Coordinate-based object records
[Start of Attachment]

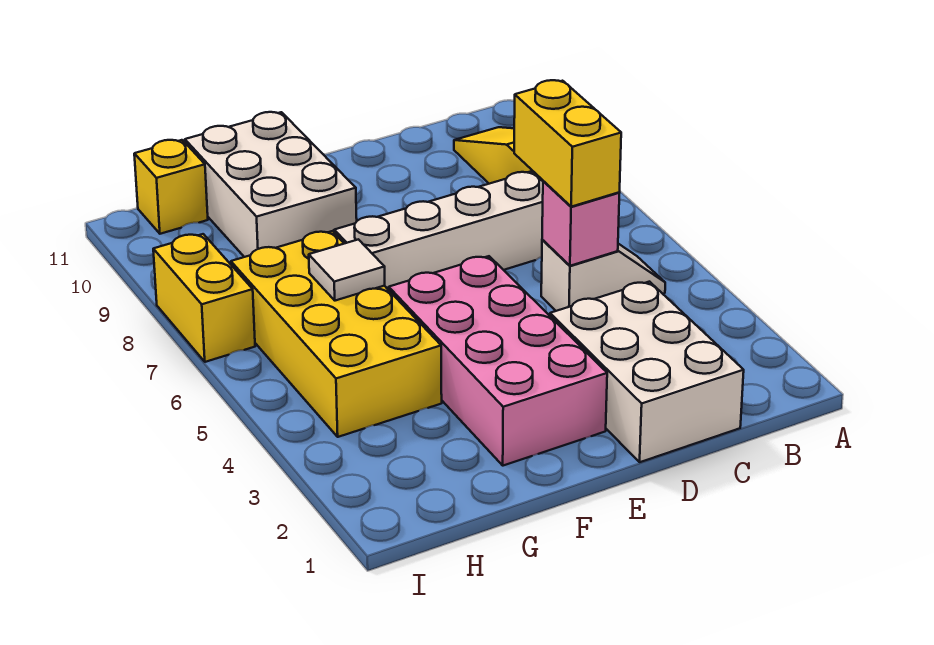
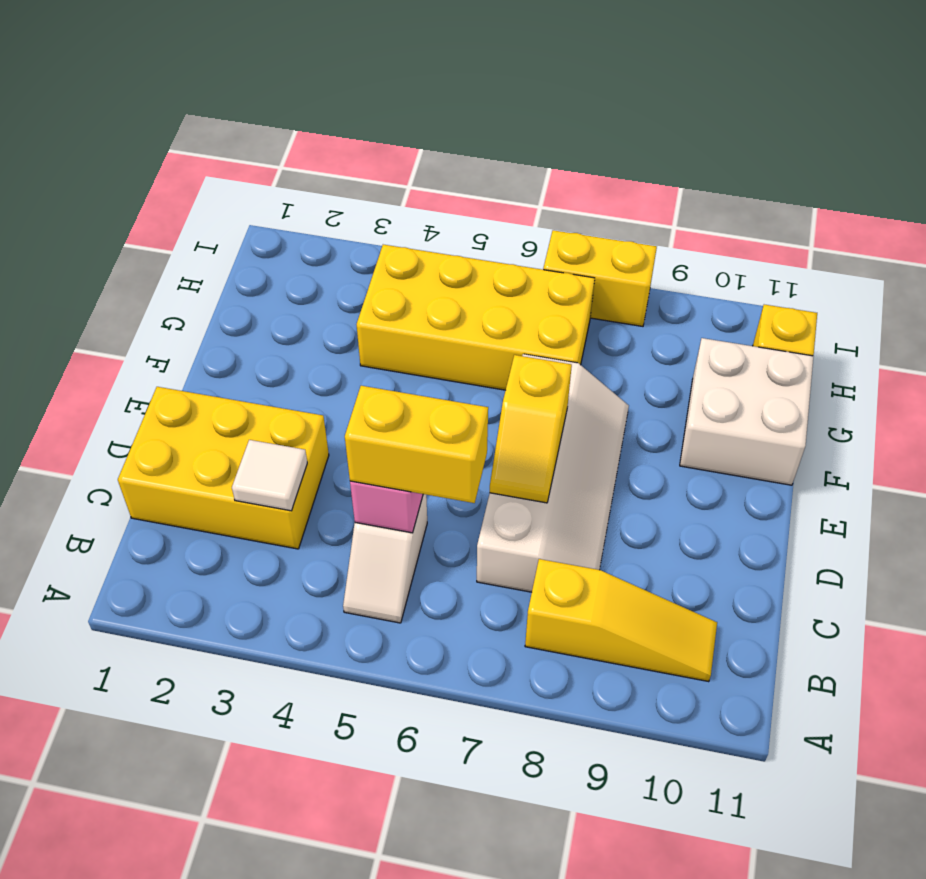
white brick C1:D3 level 1 -> yellow brick C1:D3 level 1
none -> yellow slope D7:E7 level 2 top E
pink brick E2:F5 level 1 -> none
white brick F9:G11 level 1 -> white brick F10:G11 level 1
white tile G6 level 2 -> white tile C3 level 2

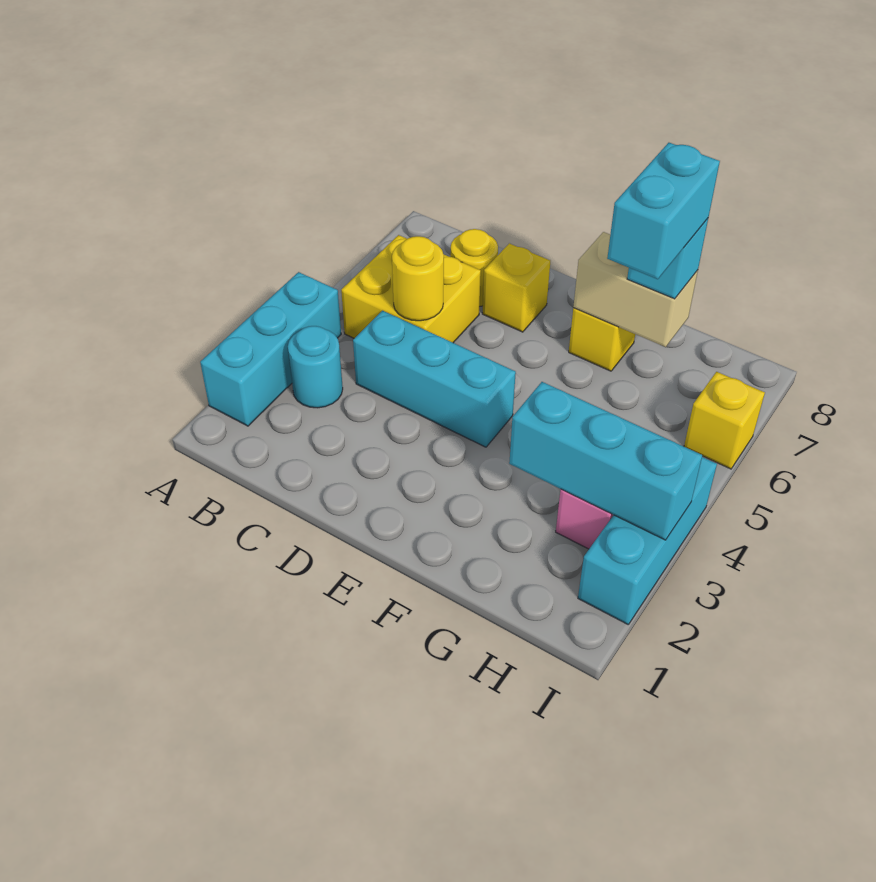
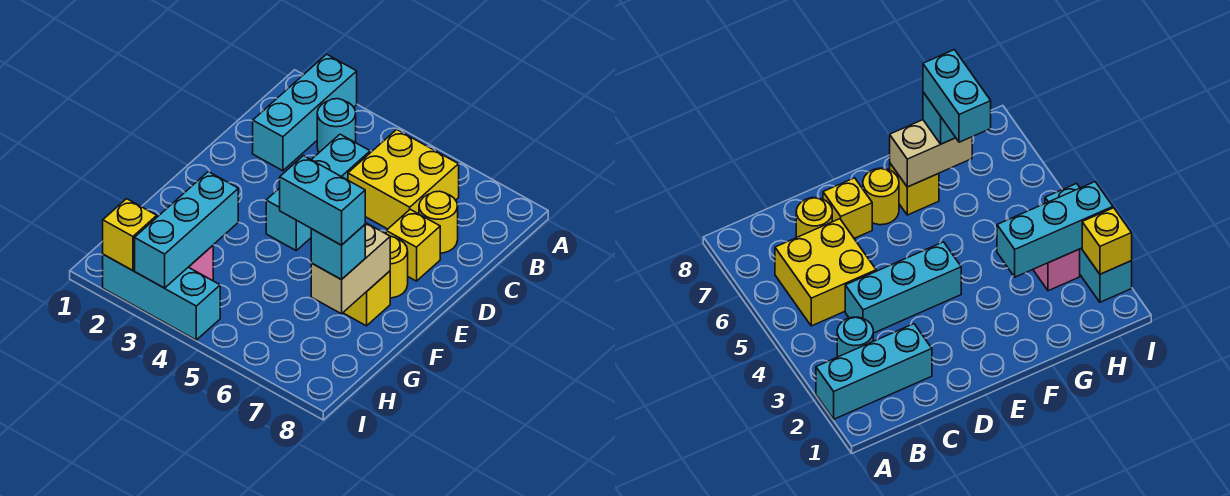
cyan brick A2:A4 level 1 -> cyan brick A2:C2 level 1
yellow round brick C5 level 2 -> yellow round brick E7 level 1
yellow brick I6 level 1 -> yellow brick I2 level 2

[End of Attachment]

**YOUR OBJECTIVE**
Transcribe all records verbatim and omit each image.

**OUTPUT FOR THIS EXERCISE**
white brick C1:D3 level 1 -> yellow brick C1:D3 level 1
none -> yellow slope D7:E7 level 2 top E
pink brick E2:F5 level 1 -> none
white brick F9:G11 level 1 -> white brick F10:G11 level 1
white tile G6 level 2 -> white tile C3 level 2

cyan brick A2:A4 level 1 -> cyan brick A2:C2 level 1
yellow round brick C5 level 2 -> yellow round brick E7 level 1
yellow brick I6 level 1 -> yellow brick I2 level 2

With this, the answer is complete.